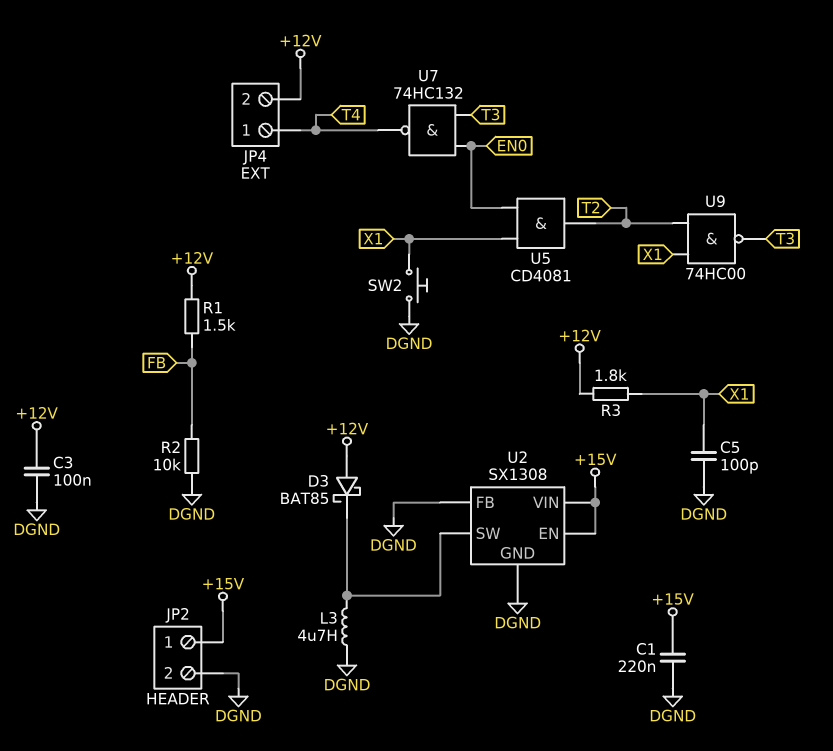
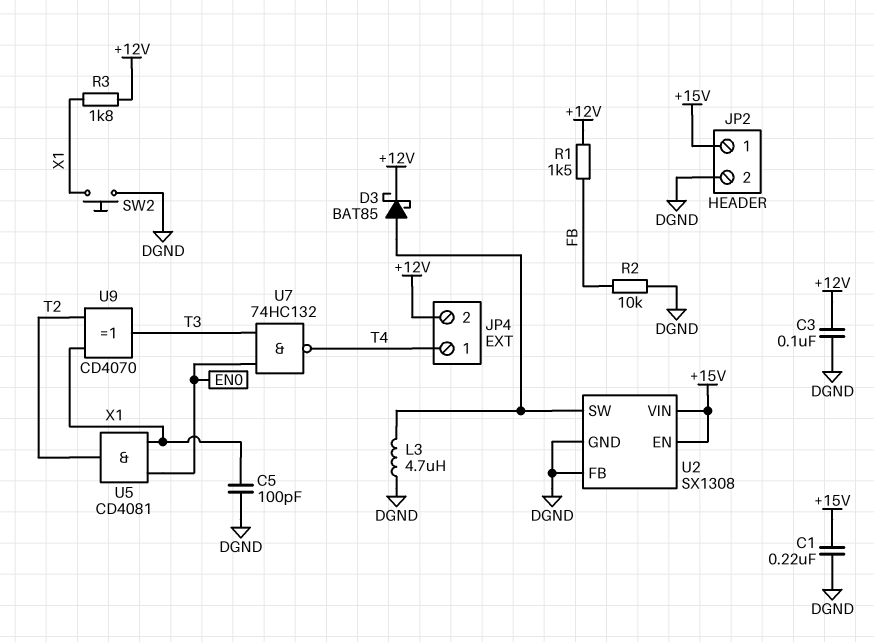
D3: schottky BAT85 (A +12V, K U2/SW) -> schottky BAT85 (A U2/SW, K +12V)
U9: NAND 74HC00 (in T2, in X1, out T3) -> XOR CD4070 (in T2, in X1, out T3)

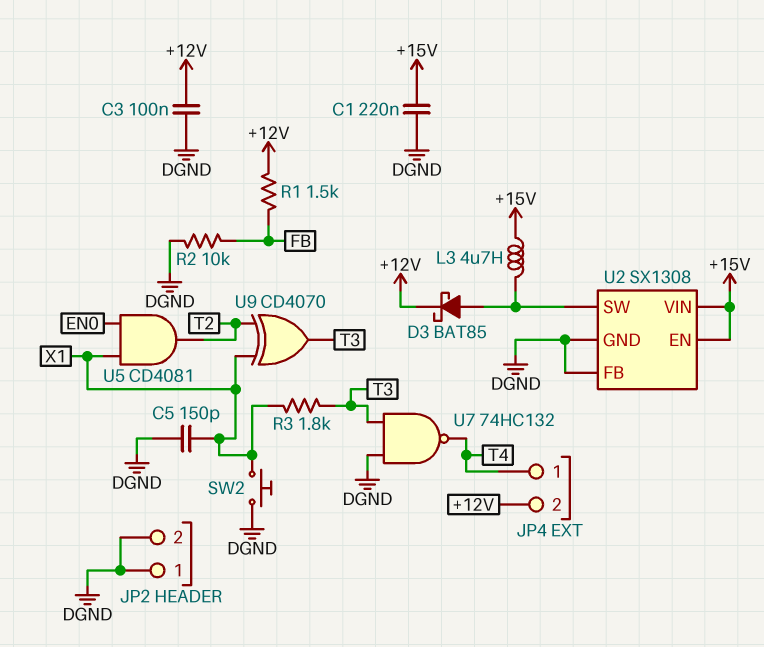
C5: 100pF (DGND, X1) -> 150pF (DGND, X1)
JP2 pin 1: +15V -> DGND
L3: 4.7uH (DGND, U2/SW) -> 4.7uH (+15V, U2/SW)
R3: 1.8k (+12V, X1) -> 1.8k (T3, X1)
U7: NAND 74HC132 (in EN0, in T3, out T4) -> NAND 74HC132 (in DGND, in T3, out T4)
====================
[Try it]: Print the material above exactly, skipping its images.

[Task result]:
D3: schottky BAT85 (A +12V, K U2/SW) -> schottky BAT85 (A U2/SW, K +12V)
U9: NAND 74HC00 (in T2, in X1, out T3) -> XOR CD4070 (in T2, in X1, out T3)

C5: 100pF (DGND, X1) -> 150pF (DGND, X1)
JP2 pin 1: +15V -> DGND
L3: 4.7uH (DGND, U2/SW) -> 4.7uH (+15V, U2/SW)
R3: 1.8k (+12V, X1) -> 1.8k (T3, X1)
U7: NAND 74HC132 (in EN0, in T3, out T4) -> NAND 74HC132 (in DGND, in T3, out T4)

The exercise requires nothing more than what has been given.